= Working data =
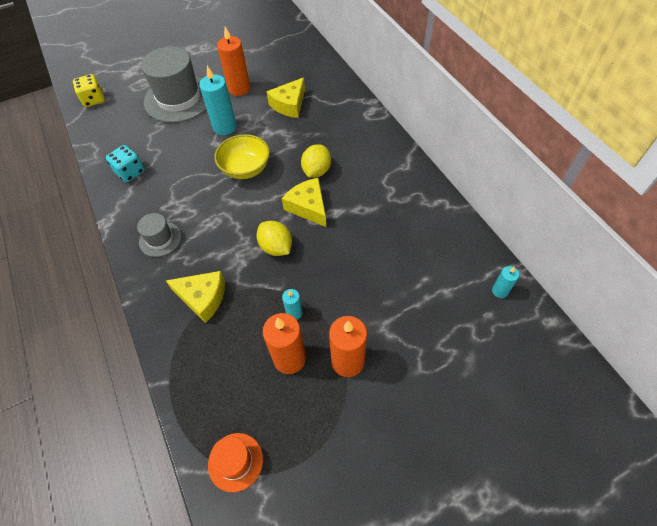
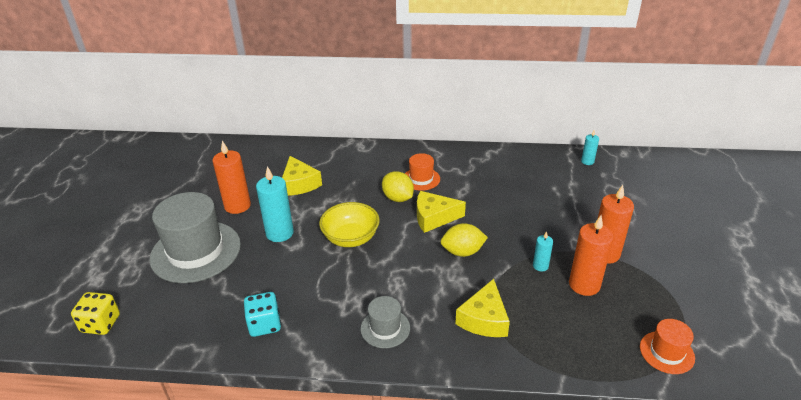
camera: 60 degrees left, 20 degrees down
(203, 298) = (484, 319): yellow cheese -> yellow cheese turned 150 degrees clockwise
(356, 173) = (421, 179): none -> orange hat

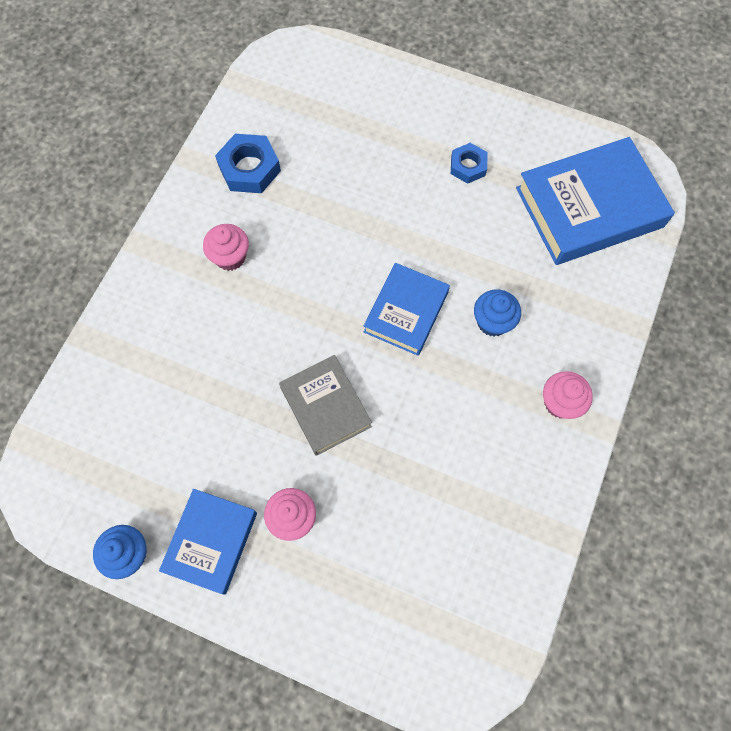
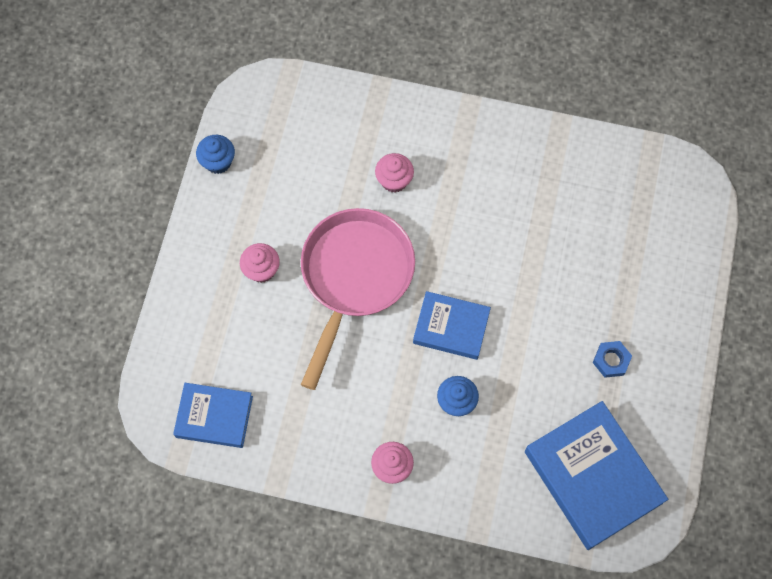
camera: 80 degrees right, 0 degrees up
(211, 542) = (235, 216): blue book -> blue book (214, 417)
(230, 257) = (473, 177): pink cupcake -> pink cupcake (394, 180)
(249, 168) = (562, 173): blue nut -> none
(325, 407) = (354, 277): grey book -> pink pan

= Brief =
The response should be an exact copy of the lines from the one with "(230, 257) = (473, 177): pink" through the end of the data, with no other text.

= Task response =
(230, 257) = (473, 177): pink cupcake -> pink cupcake (394, 180)
(249, 168) = (562, 173): blue nut -> none
(325, 407) = (354, 277): grey book -> pink pan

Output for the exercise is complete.